## DATA EXCERPTS
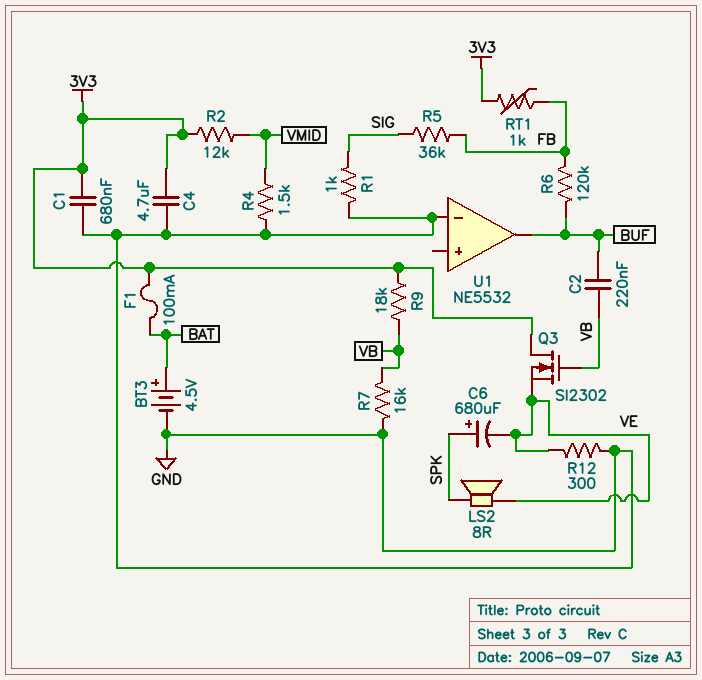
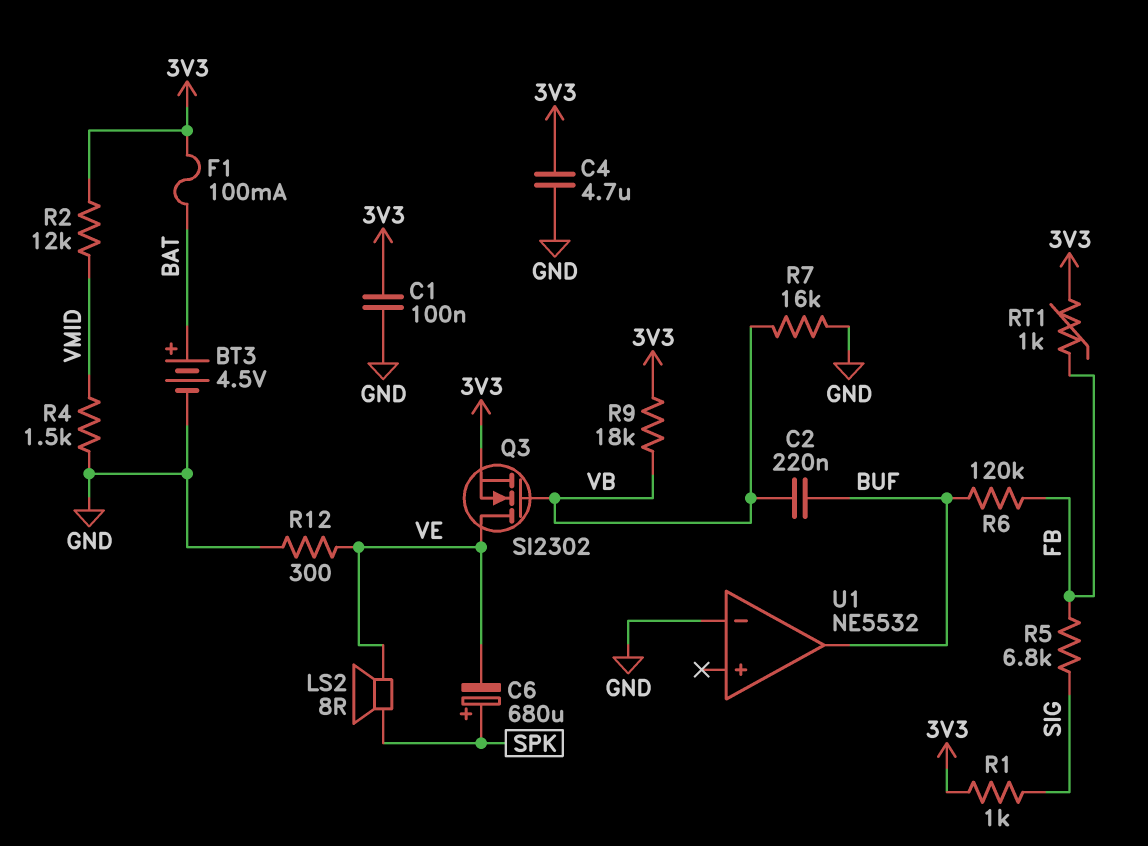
C1: 680nF (3V3, GND) -> 100nF (3V3, GND)
Q3: NMOS SI2302 (G VB, D 3V3, S VE) -> NMOS SI2302 (G VB, D VE, S 3V3)
R1: 1k (GND, SIG) -> 1k (3V3, SIG)
R5: 36k (FB, SIG) -> 6.8k (FB, SIG)

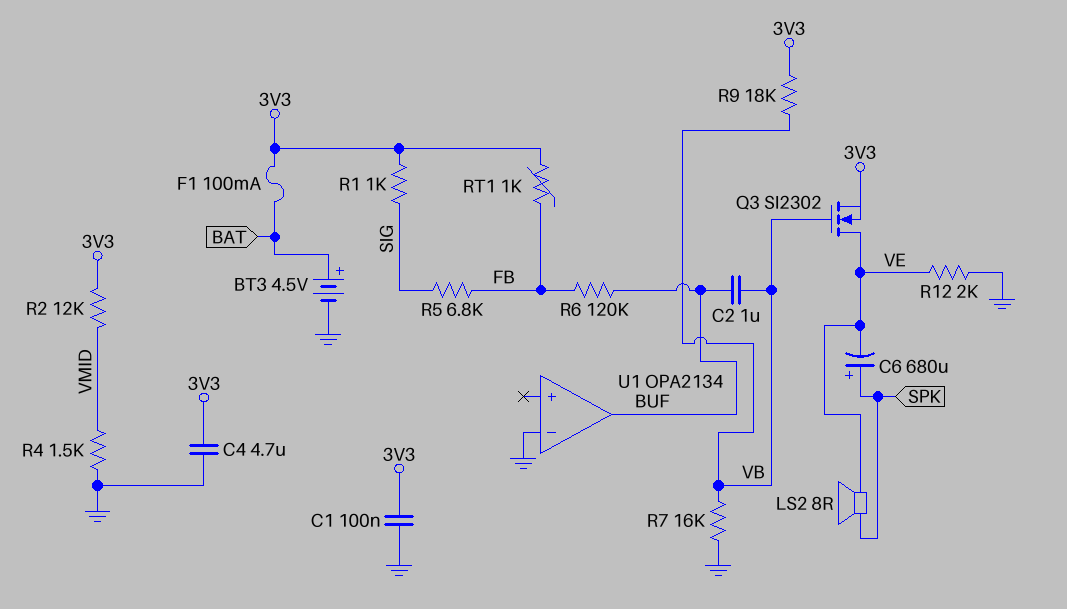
C2: 220nF (BUF, VB) -> 1uF (BUF, VB)
R12: 300 (GND, VE) -> 2k (GND, VE)
U1: NE5532 -> OPA2134

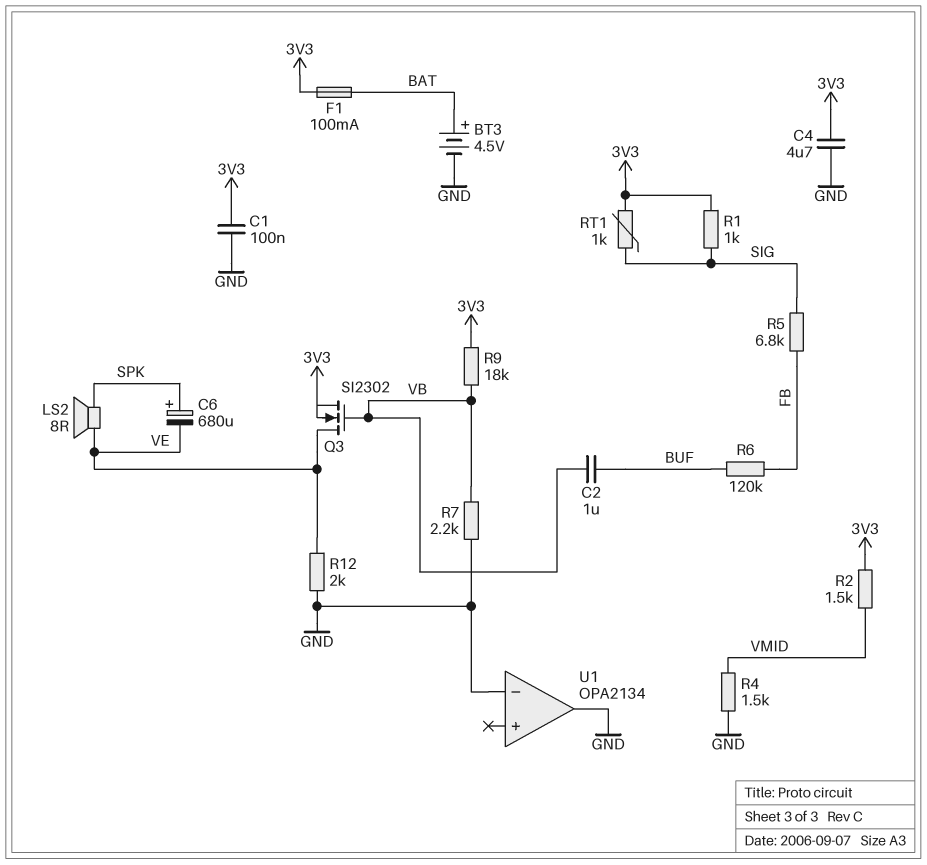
R2: 12k (3V3, VMID) -> 1.5k (3V3, VMID)
R7: 16k (GND, VB) -> 2.2k (GND, VB)
RT1: 1k (3V3, FB) -> 1k (3V3, SIG)
U1 pin out: BUF -> GND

## DESCRIPTION OF THE TASK
Transcribe all the records above word for word, without their images.

## ANSWER SECTION
C1: 680nF (3V3, GND) -> 100nF (3V3, GND)
Q3: NMOS SI2302 (G VB, D 3V3, S VE) -> NMOS SI2302 (G VB, D VE, S 3V3)
R1: 1k (GND, SIG) -> 1k (3V3, SIG)
R5: 36k (FB, SIG) -> 6.8k (FB, SIG)

C2: 220nF (BUF, VB) -> 1uF (BUF, VB)
R12: 300 (GND, VE) -> 2k (GND, VE)
U1: NE5532 -> OPA2134

R2: 12k (3V3, VMID) -> 1.5k (3V3, VMID)
R7: 16k (GND, VB) -> 2.2k (GND, VB)
RT1: 1k (3V3, FB) -> 1k (3V3, SIG)
U1 pin out: BUF -> GND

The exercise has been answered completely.